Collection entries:
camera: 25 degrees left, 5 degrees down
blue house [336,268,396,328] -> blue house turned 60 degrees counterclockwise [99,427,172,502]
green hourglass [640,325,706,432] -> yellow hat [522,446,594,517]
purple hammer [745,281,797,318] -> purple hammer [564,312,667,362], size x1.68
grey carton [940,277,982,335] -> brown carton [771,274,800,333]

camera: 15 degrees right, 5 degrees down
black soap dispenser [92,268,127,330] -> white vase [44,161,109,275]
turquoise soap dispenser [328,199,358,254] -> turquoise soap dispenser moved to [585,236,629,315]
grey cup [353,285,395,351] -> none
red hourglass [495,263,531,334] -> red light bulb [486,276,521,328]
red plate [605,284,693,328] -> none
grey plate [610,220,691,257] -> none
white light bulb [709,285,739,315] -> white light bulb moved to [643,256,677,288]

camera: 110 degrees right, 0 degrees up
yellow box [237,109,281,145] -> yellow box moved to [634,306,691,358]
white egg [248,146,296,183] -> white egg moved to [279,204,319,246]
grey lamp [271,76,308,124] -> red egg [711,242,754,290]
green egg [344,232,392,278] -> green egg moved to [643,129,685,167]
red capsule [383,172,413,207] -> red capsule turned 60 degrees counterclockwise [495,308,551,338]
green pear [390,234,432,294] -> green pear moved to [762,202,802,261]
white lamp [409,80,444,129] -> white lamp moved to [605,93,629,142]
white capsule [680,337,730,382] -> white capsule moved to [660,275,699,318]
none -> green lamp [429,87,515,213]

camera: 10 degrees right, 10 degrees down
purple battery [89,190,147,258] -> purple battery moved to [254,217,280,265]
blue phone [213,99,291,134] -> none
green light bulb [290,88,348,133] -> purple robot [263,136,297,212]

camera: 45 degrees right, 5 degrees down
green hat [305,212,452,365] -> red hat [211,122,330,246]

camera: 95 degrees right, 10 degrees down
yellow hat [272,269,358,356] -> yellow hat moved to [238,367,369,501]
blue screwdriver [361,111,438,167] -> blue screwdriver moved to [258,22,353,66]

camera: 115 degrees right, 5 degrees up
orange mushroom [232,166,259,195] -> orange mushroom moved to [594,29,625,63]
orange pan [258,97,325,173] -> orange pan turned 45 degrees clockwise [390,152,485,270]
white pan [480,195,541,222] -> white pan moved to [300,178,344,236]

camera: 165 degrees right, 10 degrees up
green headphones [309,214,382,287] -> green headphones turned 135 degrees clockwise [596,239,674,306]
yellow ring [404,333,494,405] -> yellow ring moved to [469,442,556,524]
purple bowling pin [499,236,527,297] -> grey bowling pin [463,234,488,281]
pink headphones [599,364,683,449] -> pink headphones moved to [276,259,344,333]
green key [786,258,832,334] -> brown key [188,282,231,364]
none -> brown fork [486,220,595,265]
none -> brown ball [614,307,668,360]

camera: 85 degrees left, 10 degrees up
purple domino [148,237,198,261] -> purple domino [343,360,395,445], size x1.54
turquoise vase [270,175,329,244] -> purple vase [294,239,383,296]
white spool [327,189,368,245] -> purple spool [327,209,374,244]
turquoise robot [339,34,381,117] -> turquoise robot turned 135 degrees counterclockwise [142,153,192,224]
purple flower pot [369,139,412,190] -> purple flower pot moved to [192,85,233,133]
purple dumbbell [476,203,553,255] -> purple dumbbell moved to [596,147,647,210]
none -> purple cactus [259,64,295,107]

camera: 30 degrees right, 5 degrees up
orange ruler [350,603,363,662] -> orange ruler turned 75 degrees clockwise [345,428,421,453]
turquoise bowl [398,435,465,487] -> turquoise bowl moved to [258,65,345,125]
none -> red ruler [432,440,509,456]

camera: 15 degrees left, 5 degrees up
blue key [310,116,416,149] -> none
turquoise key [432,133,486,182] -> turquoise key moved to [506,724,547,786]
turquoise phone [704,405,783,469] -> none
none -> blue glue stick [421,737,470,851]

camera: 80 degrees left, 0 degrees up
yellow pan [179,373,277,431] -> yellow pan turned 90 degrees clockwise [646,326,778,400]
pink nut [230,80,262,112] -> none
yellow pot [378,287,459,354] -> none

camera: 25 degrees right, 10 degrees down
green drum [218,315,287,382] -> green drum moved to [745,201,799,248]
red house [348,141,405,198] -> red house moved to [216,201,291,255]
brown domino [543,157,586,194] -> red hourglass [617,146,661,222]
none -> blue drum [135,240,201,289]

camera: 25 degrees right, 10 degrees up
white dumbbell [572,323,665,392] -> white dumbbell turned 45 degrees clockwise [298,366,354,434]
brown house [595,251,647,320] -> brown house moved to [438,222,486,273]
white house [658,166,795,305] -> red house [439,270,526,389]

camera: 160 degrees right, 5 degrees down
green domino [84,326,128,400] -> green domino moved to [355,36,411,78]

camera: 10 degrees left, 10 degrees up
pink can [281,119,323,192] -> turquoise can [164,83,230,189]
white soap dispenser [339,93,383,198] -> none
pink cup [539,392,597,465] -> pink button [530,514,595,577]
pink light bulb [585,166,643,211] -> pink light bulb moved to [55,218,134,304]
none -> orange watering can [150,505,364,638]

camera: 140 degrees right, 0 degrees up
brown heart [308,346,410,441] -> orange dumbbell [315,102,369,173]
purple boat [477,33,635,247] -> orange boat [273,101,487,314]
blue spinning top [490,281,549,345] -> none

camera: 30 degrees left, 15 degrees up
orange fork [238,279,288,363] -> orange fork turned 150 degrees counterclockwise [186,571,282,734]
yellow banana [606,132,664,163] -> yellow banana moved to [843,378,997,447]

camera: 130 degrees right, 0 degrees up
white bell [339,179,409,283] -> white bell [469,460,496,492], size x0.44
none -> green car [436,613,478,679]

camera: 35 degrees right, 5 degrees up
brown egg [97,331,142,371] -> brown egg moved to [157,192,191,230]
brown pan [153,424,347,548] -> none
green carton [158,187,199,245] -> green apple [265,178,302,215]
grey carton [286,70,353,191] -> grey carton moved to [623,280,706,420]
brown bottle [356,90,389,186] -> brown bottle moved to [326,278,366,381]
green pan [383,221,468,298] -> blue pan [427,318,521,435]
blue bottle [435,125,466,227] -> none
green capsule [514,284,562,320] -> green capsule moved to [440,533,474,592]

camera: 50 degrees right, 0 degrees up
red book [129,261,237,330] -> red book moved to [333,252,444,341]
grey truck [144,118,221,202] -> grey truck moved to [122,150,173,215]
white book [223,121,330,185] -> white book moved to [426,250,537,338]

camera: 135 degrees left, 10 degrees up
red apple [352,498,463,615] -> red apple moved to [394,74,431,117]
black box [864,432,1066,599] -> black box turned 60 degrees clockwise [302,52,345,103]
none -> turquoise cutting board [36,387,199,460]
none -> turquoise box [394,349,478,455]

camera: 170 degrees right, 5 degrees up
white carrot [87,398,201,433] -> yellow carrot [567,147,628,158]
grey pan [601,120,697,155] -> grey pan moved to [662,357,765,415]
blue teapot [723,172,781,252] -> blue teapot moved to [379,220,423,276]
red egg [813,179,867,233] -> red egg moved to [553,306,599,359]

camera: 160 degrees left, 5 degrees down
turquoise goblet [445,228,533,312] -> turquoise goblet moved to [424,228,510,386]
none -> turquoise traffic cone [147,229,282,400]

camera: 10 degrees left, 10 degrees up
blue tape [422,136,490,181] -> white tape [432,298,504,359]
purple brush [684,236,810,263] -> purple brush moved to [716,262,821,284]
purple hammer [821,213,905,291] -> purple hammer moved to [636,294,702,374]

■ **WHAT TO DO**:
Please repeat the records so that each one reads exactly as it does above.

■ **RESPONSE TO THIS EXERCISE**:
camera: 25 degrees left, 5 degrees down
blue house [336,268,396,328] -> blue house turned 60 degrees counterclockwise [99,427,172,502]
green hourglass [640,325,706,432] -> yellow hat [522,446,594,517]
purple hammer [745,281,797,318] -> purple hammer [564,312,667,362], size x1.68
grey carton [940,277,982,335] -> brown carton [771,274,800,333]

camera: 15 degrees right, 5 degrees down
black soap dispenser [92,268,127,330] -> white vase [44,161,109,275]
turquoise soap dispenser [328,199,358,254] -> turquoise soap dispenser moved to [585,236,629,315]
grey cup [353,285,395,351] -> none
red hourglass [495,263,531,334] -> red light bulb [486,276,521,328]
red plate [605,284,693,328] -> none
grey plate [610,220,691,257] -> none
white light bulb [709,285,739,315] -> white light bulb moved to [643,256,677,288]

camera: 110 degrees right, 0 degrees up
yellow box [237,109,281,145] -> yellow box moved to [634,306,691,358]
white egg [248,146,296,183] -> white egg moved to [279,204,319,246]
grey lamp [271,76,308,124] -> red egg [711,242,754,290]
green egg [344,232,392,278] -> green egg moved to [643,129,685,167]
red capsule [383,172,413,207] -> red capsule turned 60 degrees counterclockwise [495,308,551,338]
green pear [390,234,432,294] -> green pear moved to [762,202,802,261]
white lamp [409,80,444,129] -> white lamp moved to [605,93,629,142]
white capsule [680,337,730,382] -> white capsule moved to [660,275,699,318]
none -> green lamp [429,87,515,213]

camera: 10 degrees right, 10 degrees down
purple battery [89,190,147,258] -> purple battery moved to [254,217,280,265]
blue phone [213,99,291,134] -> none
green light bulb [290,88,348,133] -> purple robot [263,136,297,212]

camera: 45 degrees right, 5 degrees down
green hat [305,212,452,365] -> red hat [211,122,330,246]

camera: 95 degrees right, 10 degrees down
yellow hat [272,269,358,356] -> yellow hat moved to [238,367,369,501]
blue screwdriver [361,111,438,167] -> blue screwdriver moved to [258,22,353,66]

camera: 115 degrees right, 5 degrees up
orange mushroom [232,166,259,195] -> orange mushroom moved to [594,29,625,63]
orange pan [258,97,325,173] -> orange pan turned 45 degrees clockwise [390,152,485,270]
white pan [480,195,541,222] -> white pan moved to [300,178,344,236]

camera: 165 degrees right, 10 degrees up
green headphones [309,214,382,287] -> green headphones turned 135 degrees clockwise [596,239,674,306]
yellow ring [404,333,494,405] -> yellow ring moved to [469,442,556,524]
purple bowling pin [499,236,527,297] -> grey bowling pin [463,234,488,281]
pink headphones [599,364,683,449] -> pink headphones moved to [276,259,344,333]
green key [786,258,832,334] -> brown key [188,282,231,364]
none -> brown fork [486,220,595,265]
none -> brown ball [614,307,668,360]

camera: 85 degrees left, 10 degrees up
purple domino [148,237,198,261] -> purple domino [343,360,395,445], size x1.54
turquoise vase [270,175,329,244] -> purple vase [294,239,383,296]
white spool [327,189,368,245] -> purple spool [327,209,374,244]
turquoise robot [339,34,381,117] -> turquoise robot turned 135 degrees counterclockwise [142,153,192,224]
purple flower pot [369,139,412,190] -> purple flower pot moved to [192,85,233,133]
purple dumbbell [476,203,553,255] -> purple dumbbell moved to [596,147,647,210]
none -> purple cactus [259,64,295,107]

camera: 30 degrees right, 5 degrees up
orange ruler [350,603,363,662] -> orange ruler turned 75 degrees clockwise [345,428,421,453]
turquoise bowl [398,435,465,487] -> turquoise bowl moved to [258,65,345,125]
none -> red ruler [432,440,509,456]

camera: 15 degrees left, 5 degrees up
blue key [310,116,416,149] -> none
turquoise key [432,133,486,182] -> turquoise key moved to [506,724,547,786]
turquoise phone [704,405,783,469] -> none
none -> blue glue stick [421,737,470,851]

camera: 80 degrees left, 0 degrees up
yellow pan [179,373,277,431] -> yellow pan turned 90 degrees clockwise [646,326,778,400]
pink nut [230,80,262,112] -> none
yellow pot [378,287,459,354] -> none

camera: 25 degrees right, 10 degrees down
green drum [218,315,287,382] -> green drum moved to [745,201,799,248]
red house [348,141,405,198] -> red house moved to [216,201,291,255]
brown domino [543,157,586,194] -> red hourglass [617,146,661,222]
none -> blue drum [135,240,201,289]

camera: 25 degrees right, 10 degrees up
white dumbbell [572,323,665,392] -> white dumbbell turned 45 degrees clockwise [298,366,354,434]
brown house [595,251,647,320] -> brown house moved to [438,222,486,273]
white house [658,166,795,305] -> red house [439,270,526,389]

camera: 160 degrees right, 5 degrees down
green domino [84,326,128,400] -> green domino moved to [355,36,411,78]

camera: 10 degrees left, 10 degrees up
pink can [281,119,323,192] -> turquoise can [164,83,230,189]
white soap dispenser [339,93,383,198] -> none
pink cup [539,392,597,465] -> pink button [530,514,595,577]
pink light bulb [585,166,643,211] -> pink light bulb moved to [55,218,134,304]
none -> orange watering can [150,505,364,638]

camera: 140 degrees right, 0 degrees up
brown heart [308,346,410,441] -> orange dumbbell [315,102,369,173]
purple boat [477,33,635,247] -> orange boat [273,101,487,314]
blue spinning top [490,281,549,345] -> none

camera: 30 degrees left, 15 degrees up
orange fork [238,279,288,363] -> orange fork turned 150 degrees counterclockwise [186,571,282,734]
yellow banana [606,132,664,163] -> yellow banana moved to [843,378,997,447]

camera: 130 degrees right, 0 degrees up
white bell [339,179,409,283] -> white bell [469,460,496,492], size x0.44
none -> green car [436,613,478,679]

camera: 35 degrees right, 5 degrees up
brown egg [97,331,142,371] -> brown egg moved to [157,192,191,230]
brown pan [153,424,347,548] -> none
green carton [158,187,199,245] -> green apple [265,178,302,215]
grey carton [286,70,353,191] -> grey carton moved to [623,280,706,420]
brown bottle [356,90,389,186] -> brown bottle moved to [326,278,366,381]
green pan [383,221,468,298] -> blue pan [427,318,521,435]
blue bottle [435,125,466,227] -> none
green capsule [514,284,562,320] -> green capsule moved to [440,533,474,592]

camera: 50 degrees right, 0 degrees up
red book [129,261,237,330] -> red book moved to [333,252,444,341]
grey truck [144,118,221,202] -> grey truck moved to [122,150,173,215]
white book [223,121,330,185] -> white book moved to [426,250,537,338]

camera: 135 degrees left, 10 degrees up
red apple [352,498,463,615] -> red apple moved to [394,74,431,117]
black box [864,432,1066,599] -> black box turned 60 degrees clockwise [302,52,345,103]
none -> turquoise cutting board [36,387,199,460]
none -> turquoise box [394,349,478,455]

camera: 170 degrees right, 5 degrees up
white carrot [87,398,201,433] -> yellow carrot [567,147,628,158]
grey pan [601,120,697,155] -> grey pan moved to [662,357,765,415]
blue teapot [723,172,781,252] -> blue teapot moved to [379,220,423,276]
red egg [813,179,867,233] -> red egg moved to [553,306,599,359]

camera: 160 degrees left, 5 degrees down
turquoise goblet [445,228,533,312] -> turquoise goblet moved to [424,228,510,386]
none -> turquoise traffic cone [147,229,282,400]

camera: 10 degrees left, 10 degrees up
blue tape [422,136,490,181] -> white tape [432,298,504,359]
purple brush [684,236,810,263] -> purple brush moved to [716,262,821,284]
purple hammer [821,213,905,291] -> purple hammer moved to [636,294,702,374]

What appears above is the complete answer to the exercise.